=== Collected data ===
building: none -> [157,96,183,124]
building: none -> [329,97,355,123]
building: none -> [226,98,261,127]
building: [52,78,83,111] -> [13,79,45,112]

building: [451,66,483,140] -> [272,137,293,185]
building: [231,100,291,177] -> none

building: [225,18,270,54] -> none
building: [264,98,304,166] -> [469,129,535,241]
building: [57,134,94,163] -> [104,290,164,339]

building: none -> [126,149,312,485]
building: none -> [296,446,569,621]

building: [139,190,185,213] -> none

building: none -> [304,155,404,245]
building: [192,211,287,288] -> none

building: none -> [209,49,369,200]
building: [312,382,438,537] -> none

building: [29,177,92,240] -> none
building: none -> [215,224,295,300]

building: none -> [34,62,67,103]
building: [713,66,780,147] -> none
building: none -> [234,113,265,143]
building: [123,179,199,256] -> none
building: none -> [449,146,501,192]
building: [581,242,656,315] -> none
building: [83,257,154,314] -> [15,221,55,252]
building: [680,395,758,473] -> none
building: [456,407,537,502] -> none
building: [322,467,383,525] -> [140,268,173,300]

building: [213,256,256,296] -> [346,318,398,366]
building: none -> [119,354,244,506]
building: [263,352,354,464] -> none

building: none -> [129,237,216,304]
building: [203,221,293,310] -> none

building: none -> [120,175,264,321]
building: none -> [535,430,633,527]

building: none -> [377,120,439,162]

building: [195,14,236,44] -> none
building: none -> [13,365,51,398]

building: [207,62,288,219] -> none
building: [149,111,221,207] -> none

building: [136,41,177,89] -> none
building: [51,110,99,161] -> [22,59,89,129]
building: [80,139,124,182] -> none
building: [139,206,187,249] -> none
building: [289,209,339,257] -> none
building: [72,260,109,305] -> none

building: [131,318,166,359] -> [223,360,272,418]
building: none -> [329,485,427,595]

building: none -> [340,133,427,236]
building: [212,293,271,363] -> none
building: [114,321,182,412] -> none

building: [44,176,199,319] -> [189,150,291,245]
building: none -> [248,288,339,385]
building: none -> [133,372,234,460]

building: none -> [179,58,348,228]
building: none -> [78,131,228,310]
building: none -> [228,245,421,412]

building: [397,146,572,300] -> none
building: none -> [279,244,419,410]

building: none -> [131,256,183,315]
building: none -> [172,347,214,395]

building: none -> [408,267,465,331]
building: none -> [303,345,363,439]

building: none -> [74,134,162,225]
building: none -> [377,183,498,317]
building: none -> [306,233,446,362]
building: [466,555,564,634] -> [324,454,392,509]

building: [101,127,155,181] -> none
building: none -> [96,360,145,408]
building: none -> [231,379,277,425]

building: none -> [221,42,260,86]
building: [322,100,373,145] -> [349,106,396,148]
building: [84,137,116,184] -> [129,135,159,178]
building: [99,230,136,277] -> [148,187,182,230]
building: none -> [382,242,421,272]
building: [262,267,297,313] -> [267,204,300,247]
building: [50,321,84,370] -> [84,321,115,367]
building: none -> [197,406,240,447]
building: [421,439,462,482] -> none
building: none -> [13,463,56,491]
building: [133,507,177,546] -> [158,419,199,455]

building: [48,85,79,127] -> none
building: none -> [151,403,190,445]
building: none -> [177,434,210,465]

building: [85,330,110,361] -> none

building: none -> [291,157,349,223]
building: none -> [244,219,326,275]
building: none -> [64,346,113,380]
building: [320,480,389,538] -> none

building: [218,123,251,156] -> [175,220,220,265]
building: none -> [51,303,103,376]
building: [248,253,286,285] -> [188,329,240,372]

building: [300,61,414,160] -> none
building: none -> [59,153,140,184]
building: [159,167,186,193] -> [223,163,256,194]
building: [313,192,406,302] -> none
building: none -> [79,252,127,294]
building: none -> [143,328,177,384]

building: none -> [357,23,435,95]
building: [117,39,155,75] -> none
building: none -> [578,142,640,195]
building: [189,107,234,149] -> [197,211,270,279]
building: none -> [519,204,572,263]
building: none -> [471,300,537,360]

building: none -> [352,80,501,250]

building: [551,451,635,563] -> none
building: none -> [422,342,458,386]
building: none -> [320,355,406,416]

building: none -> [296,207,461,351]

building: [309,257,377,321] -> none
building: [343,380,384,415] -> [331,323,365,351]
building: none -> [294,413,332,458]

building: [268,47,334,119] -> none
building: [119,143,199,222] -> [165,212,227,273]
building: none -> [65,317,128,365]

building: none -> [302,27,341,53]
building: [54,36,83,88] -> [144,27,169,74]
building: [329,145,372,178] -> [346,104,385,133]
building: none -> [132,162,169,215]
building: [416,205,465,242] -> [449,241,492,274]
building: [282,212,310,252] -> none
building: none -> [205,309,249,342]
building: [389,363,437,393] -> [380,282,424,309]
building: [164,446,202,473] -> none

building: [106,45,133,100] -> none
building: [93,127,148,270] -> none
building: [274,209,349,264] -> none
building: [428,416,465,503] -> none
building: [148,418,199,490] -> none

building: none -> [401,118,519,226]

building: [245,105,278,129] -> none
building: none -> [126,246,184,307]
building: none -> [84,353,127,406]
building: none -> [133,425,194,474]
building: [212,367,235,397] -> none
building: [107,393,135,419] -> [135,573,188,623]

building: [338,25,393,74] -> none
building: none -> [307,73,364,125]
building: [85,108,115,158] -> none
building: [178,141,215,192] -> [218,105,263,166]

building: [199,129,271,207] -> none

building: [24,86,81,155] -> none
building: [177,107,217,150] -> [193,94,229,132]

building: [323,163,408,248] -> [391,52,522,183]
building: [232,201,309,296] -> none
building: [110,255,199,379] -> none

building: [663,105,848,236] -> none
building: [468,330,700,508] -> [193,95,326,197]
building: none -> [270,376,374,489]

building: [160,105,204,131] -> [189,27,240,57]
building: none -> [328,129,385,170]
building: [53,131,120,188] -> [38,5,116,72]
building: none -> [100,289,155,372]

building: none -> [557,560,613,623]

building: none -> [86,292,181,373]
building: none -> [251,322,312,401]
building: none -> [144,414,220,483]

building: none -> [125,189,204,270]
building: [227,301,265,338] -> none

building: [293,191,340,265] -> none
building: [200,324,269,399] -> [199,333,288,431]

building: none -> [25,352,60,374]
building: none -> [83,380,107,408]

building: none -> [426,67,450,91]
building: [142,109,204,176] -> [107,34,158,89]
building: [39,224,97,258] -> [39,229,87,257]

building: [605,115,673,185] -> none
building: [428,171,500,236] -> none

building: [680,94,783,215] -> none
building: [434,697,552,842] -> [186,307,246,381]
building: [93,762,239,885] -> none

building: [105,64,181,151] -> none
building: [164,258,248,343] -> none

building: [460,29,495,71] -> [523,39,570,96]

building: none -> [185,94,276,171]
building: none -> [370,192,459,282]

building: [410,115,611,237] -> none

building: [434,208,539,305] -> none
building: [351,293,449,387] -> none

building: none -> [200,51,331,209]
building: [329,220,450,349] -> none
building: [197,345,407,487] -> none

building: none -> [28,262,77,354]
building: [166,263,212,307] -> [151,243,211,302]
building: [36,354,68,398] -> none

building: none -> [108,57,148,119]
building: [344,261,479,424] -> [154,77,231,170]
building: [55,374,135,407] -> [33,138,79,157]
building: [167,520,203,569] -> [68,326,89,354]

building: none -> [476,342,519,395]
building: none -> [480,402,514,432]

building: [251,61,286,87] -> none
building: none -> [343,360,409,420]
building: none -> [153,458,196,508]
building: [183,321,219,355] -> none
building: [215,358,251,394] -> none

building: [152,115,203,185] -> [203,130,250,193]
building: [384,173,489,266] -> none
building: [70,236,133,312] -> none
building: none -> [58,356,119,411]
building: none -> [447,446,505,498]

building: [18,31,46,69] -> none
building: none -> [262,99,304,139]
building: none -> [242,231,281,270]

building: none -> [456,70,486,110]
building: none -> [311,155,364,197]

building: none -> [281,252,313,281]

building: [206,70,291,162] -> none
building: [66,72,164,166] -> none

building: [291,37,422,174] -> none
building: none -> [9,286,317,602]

=== Activity ===
Could you repeat exactly the lines above from the line with "building: [466,555,564,634] ->" up to and including the line with "building: none -> [291,157,349,223]", and only those?

=== Output of the exercise ===
building: [466,555,564,634] -> [324,454,392,509]

building: [101,127,155,181] -> none
building: none -> [96,360,145,408]
building: none -> [231,379,277,425]

building: none -> [221,42,260,86]
building: [322,100,373,145] -> [349,106,396,148]
building: [84,137,116,184] -> [129,135,159,178]
building: [99,230,136,277] -> [148,187,182,230]
building: none -> [382,242,421,272]
building: [262,267,297,313] -> [267,204,300,247]
building: [50,321,84,370] -> [84,321,115,367]
building: none -> [197,406,240,447]
building: [421,439,462,482] -> none
building: none -> [13,463,56,491]
building: [133,507,177,546] -> [158,419,199,455]

building: [48,85,79,127] -> none
building: none -> [151,403,190,445]
building: none -> [177,434,210,465]

building: [85,330,110,361] -> none

building: none -> [291,157,349,223]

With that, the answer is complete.